Study material>
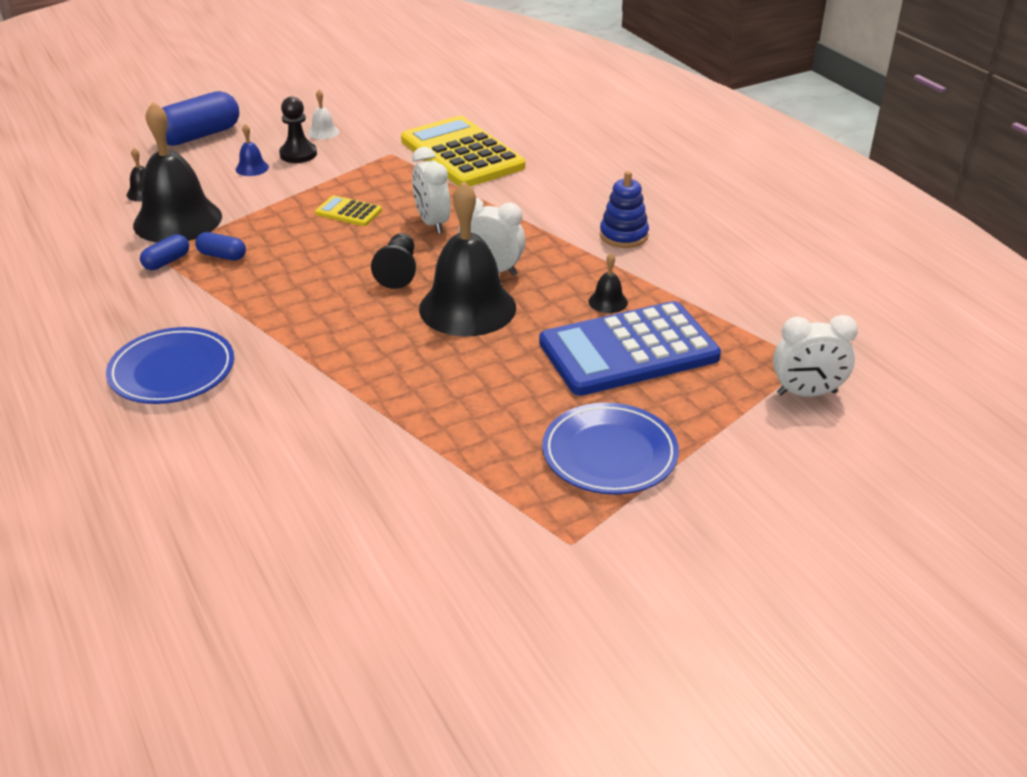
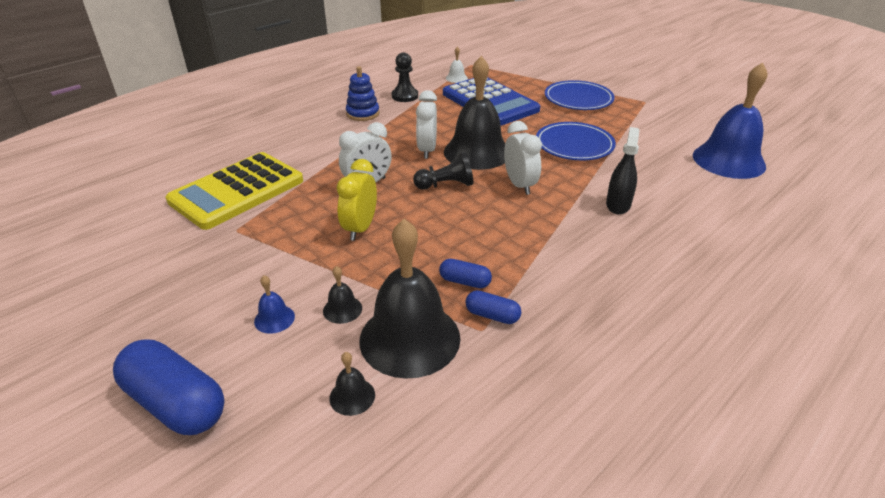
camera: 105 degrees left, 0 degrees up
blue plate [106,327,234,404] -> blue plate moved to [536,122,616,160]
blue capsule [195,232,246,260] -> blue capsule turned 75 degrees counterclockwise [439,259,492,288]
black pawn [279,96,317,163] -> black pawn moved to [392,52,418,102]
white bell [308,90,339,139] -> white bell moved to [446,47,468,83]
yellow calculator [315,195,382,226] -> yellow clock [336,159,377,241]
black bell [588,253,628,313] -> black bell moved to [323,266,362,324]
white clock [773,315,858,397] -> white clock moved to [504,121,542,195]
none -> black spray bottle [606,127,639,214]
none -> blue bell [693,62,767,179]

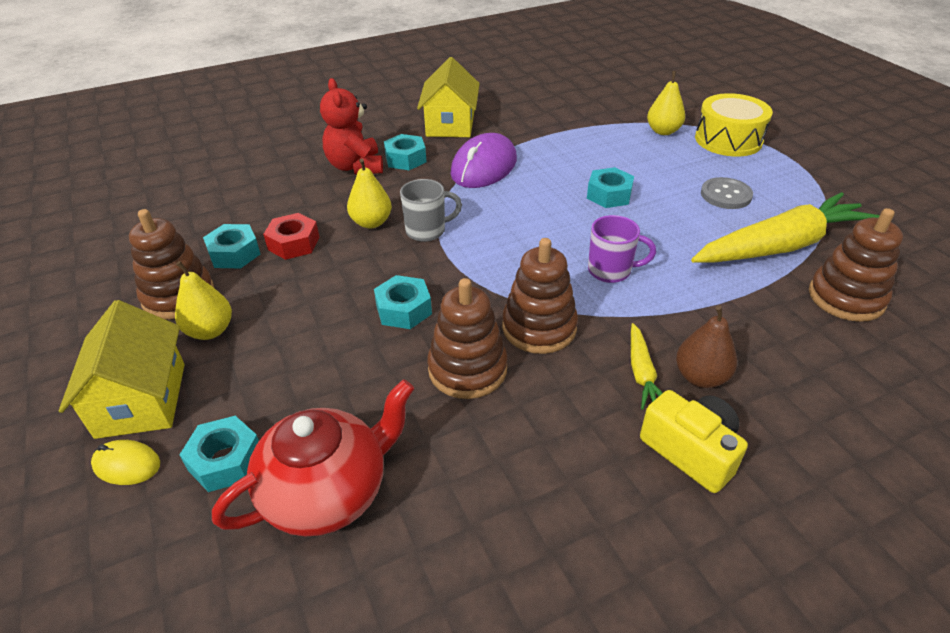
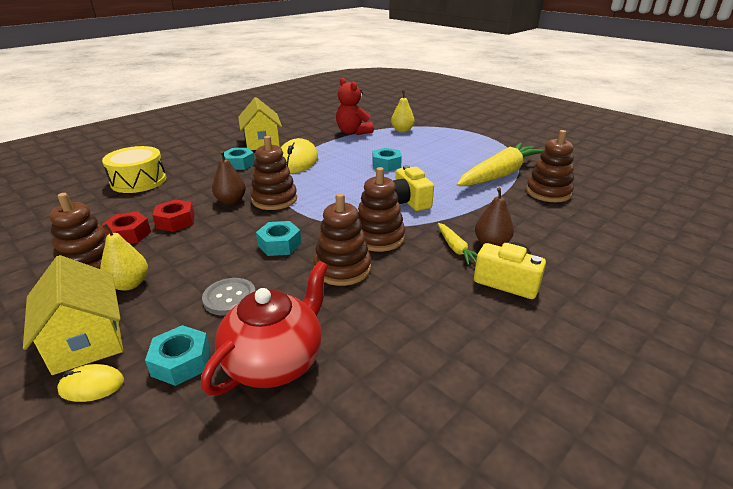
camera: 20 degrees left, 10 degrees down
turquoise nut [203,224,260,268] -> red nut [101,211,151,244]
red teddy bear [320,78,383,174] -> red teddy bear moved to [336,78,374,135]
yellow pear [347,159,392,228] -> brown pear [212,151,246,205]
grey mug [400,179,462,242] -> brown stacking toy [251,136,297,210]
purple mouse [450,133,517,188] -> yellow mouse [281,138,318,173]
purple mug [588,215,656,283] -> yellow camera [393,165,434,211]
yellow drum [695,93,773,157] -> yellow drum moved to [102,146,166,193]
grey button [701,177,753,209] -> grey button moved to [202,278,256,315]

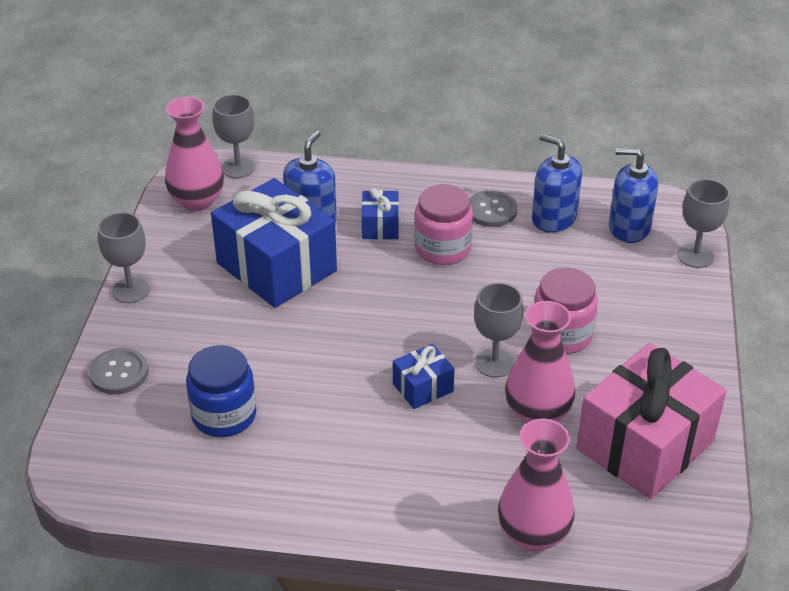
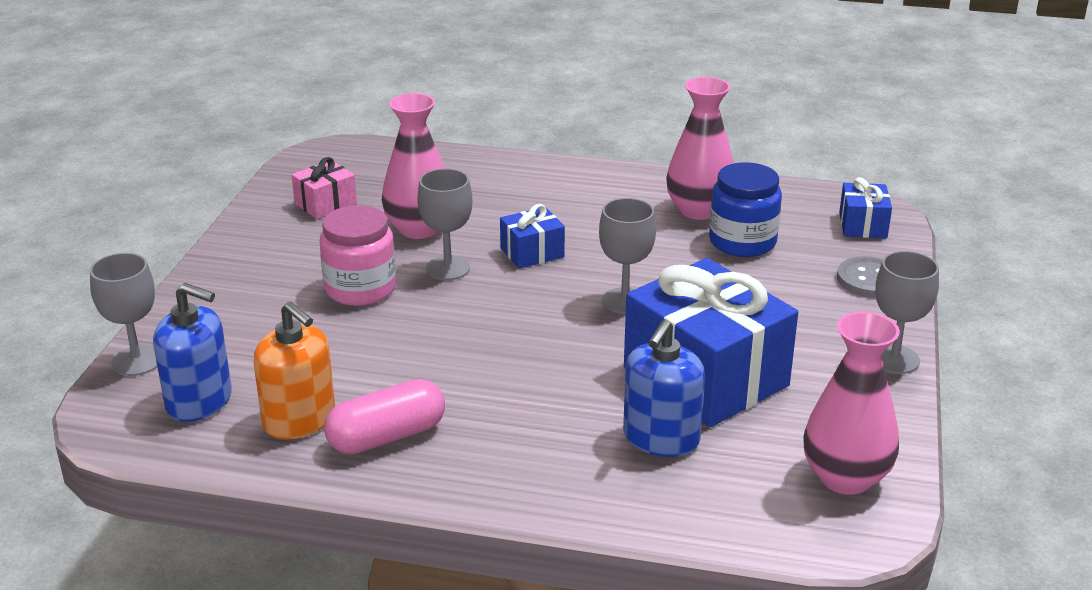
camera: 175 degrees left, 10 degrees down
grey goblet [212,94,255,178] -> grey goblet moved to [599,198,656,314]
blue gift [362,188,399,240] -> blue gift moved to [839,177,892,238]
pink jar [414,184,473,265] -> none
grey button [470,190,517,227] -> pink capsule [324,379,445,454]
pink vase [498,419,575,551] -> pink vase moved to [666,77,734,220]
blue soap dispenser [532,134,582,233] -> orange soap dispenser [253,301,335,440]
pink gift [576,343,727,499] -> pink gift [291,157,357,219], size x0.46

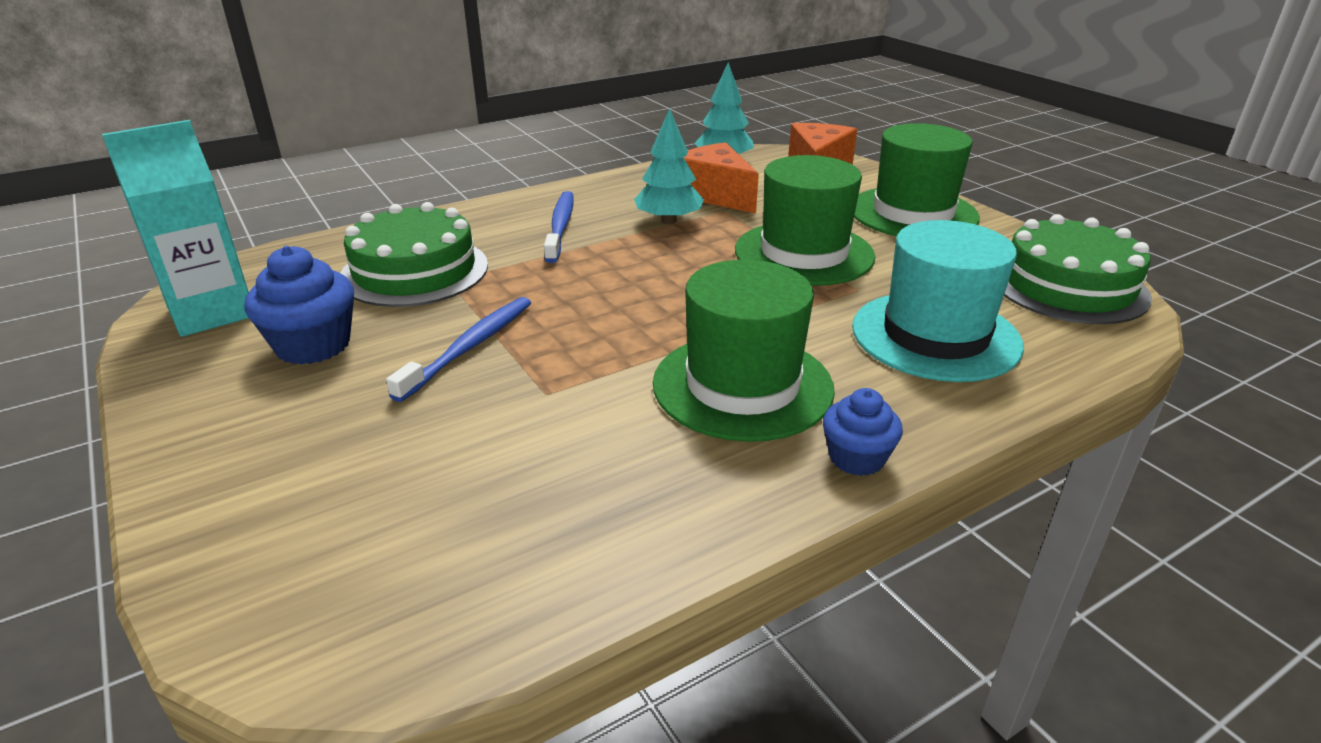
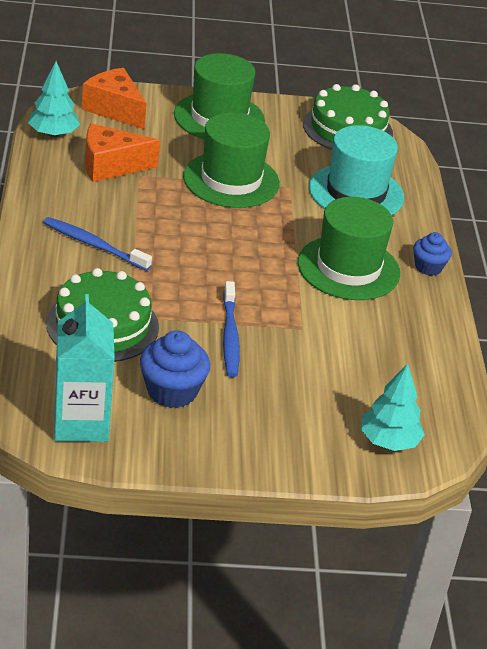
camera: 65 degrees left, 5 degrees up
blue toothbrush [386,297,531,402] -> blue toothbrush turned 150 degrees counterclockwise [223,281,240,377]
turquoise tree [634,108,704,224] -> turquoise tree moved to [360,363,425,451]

Work to complete> Go through the material and copy out every line with "blue" in it.

Answer section>
blue plate [106,327,234,404] -> blue plate moved to [536,122,616,160]
blue capsule [195,232,246,260] -> blue capsule turned 75 degrees counterclockwise [439,259,492,288]
none -> blue bell [693,62,767,179]
blue gift [362,188,399,240] -> blue gift moved to [839,177,892,238]
blue soap dispenser [532,134,582,233] -> orange soap dispenser [253,301,335,440]
blue toothbrush [386,297,531,402] -> blue toothbrush turned 150 degrees counterclockwise [223,281,240,377]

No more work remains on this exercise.